● **WHAT TO PRODUCE**:
Please restate word for word the lines of the entries below from the one with "none -> white brick B10:B12 level 2" to the one with "blue brick J5 level 1 -> none", inclusive, and leave out every picture.

● **SUPPLIED RECORDS**:
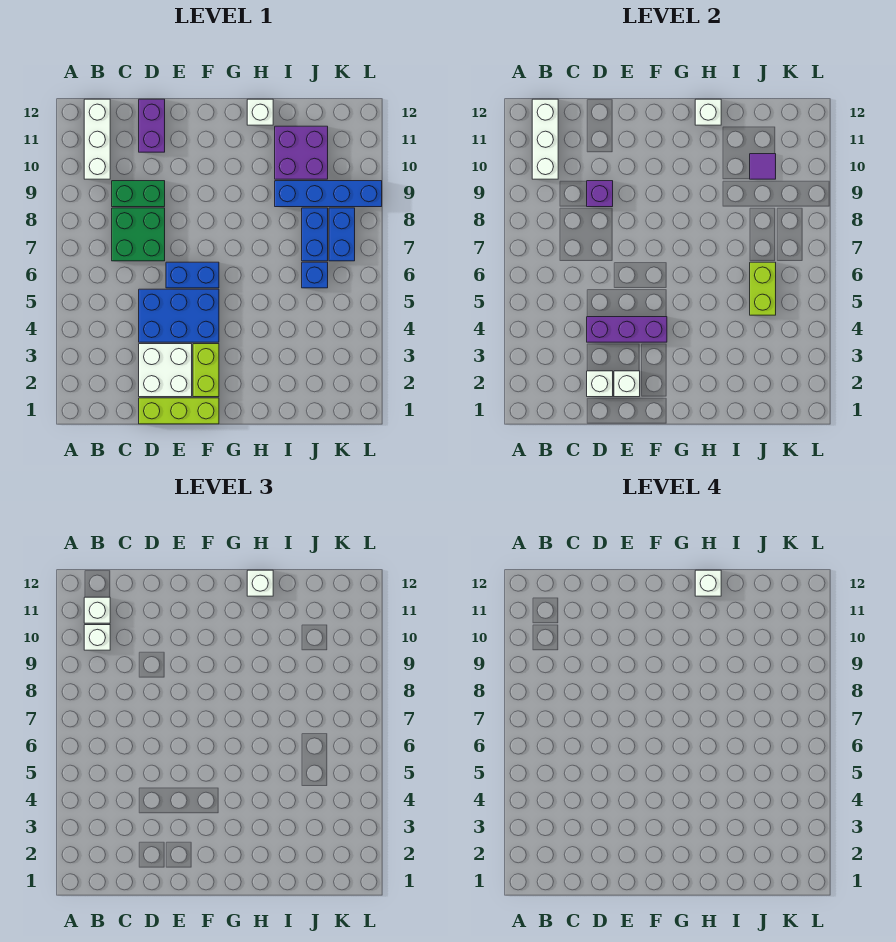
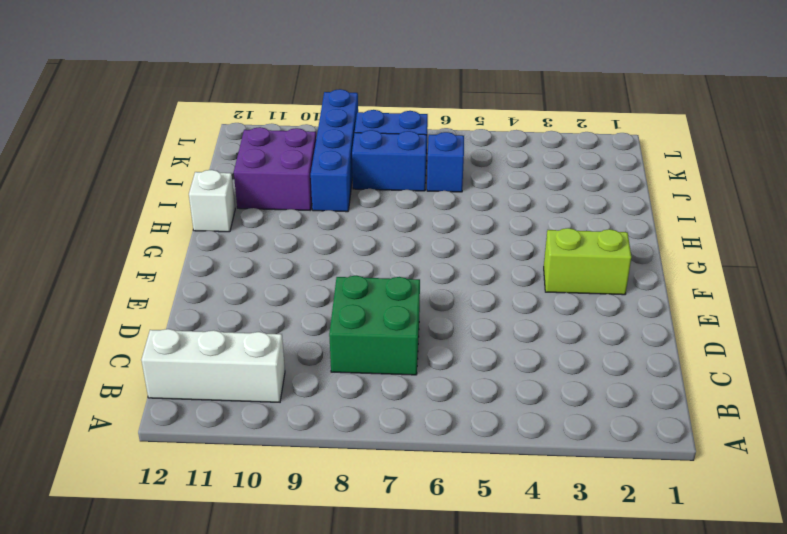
none -> green brick C9:D9 level 1
none -> lime brick D1:F1 level 1
none -> white brick D2:E3 level 1

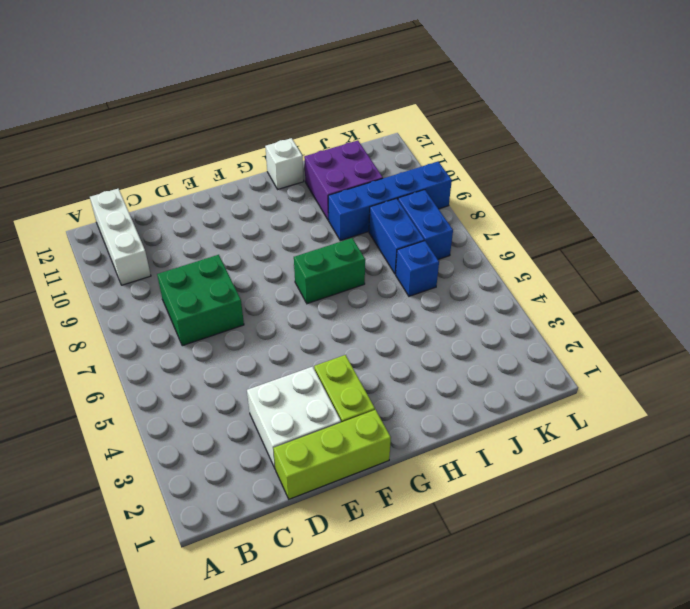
green brick G7:H7 level 1 -> green brick C9:D9 level 1
none -> blue brick D4:F5 level 1
none -> purple brick D11:D12 level 1
none -> blue brick E6:F6 level 1

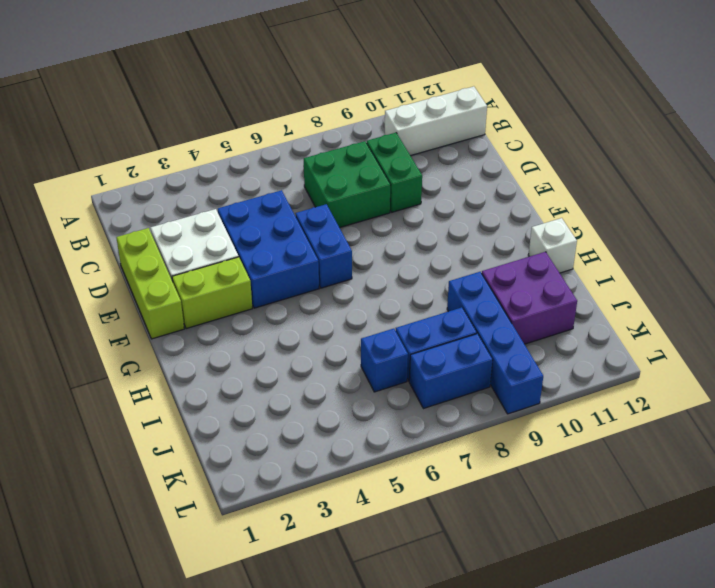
none -> purple brick D11:D12 level 1
none -> white brick B10:B12 level 2
none -> white brick D2 level 2

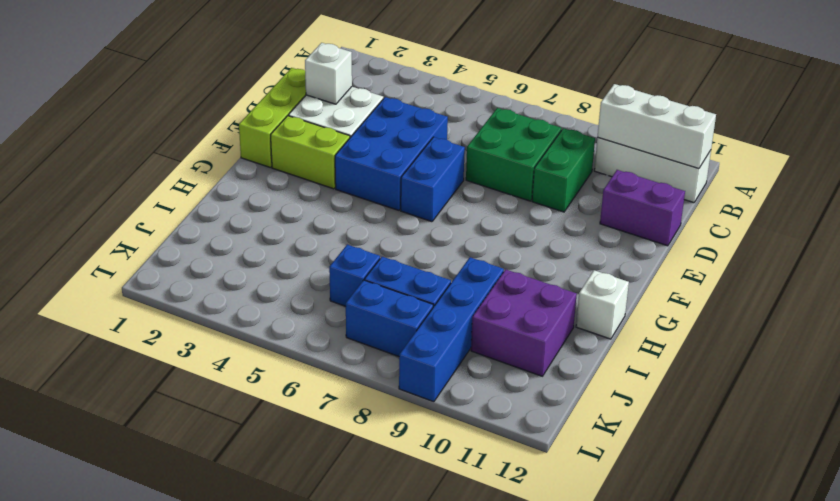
none -> purple brick D4:F4 level 2
none -> purple brick D9 level 2
none -> white brick E2 level 2

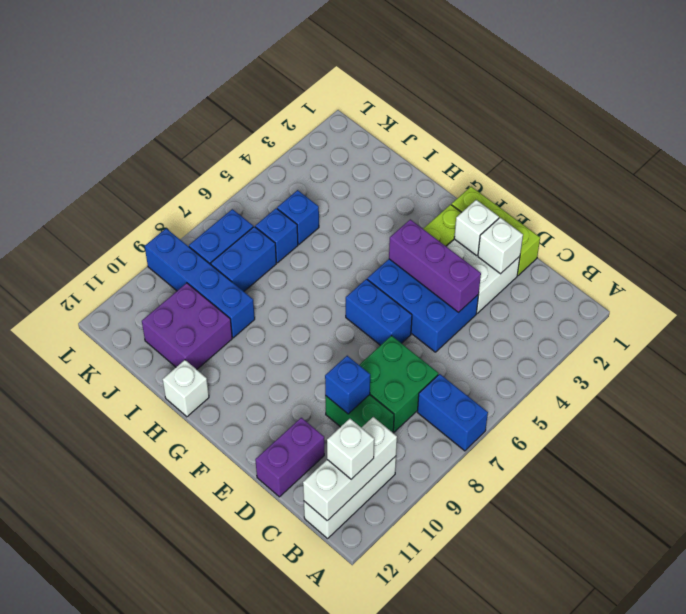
blue brick A7:B7 level 1 -> none
blue brick D9 level 2 -> purple brick D9 level 2
blue brick J5 level 1 -> none
none -> white brick H12 level 2
none -> lime brick J5:J6 level 2
none -> purple tile J10 level 2

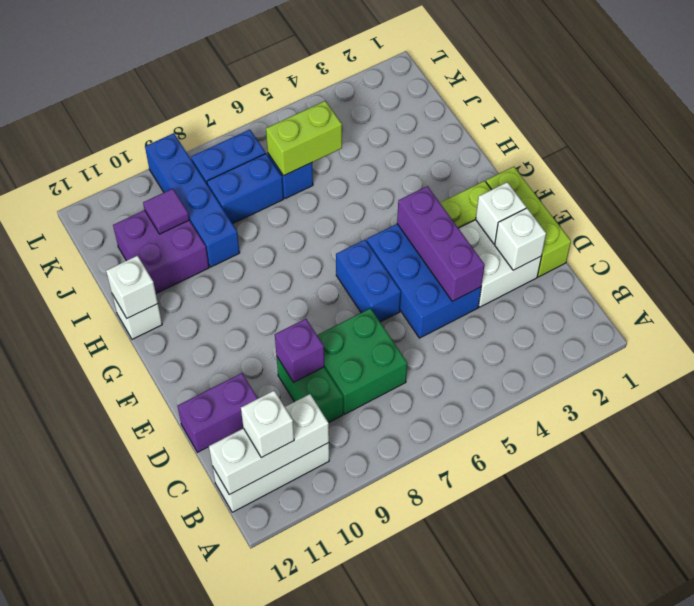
none -> white brick B10 level 3
none -> white brick H12 level 3
none -> white brick H12 level 4

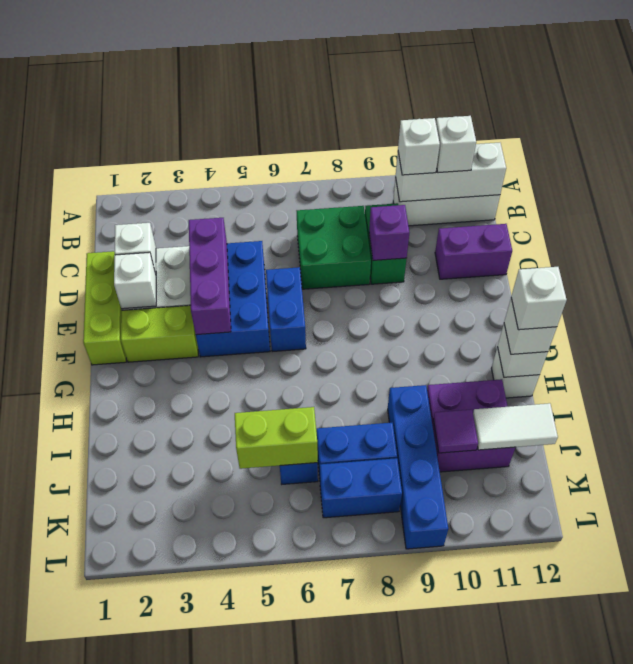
white tile J11:J12 level 2 -> none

● **EXERCISE RESPONSE**:
none -> white brick B10:B12 level 2
none -> white brick D2 level 2

none -> purple brick D4:F4 level 2
none -> purple brick D9 level 2
none -> white brick E2 level 2

blue brick A7:B7 level 1 -> none
blue brick D9 level 2 -> purple brick D9 level 2
blue brick J5 level 1 -> none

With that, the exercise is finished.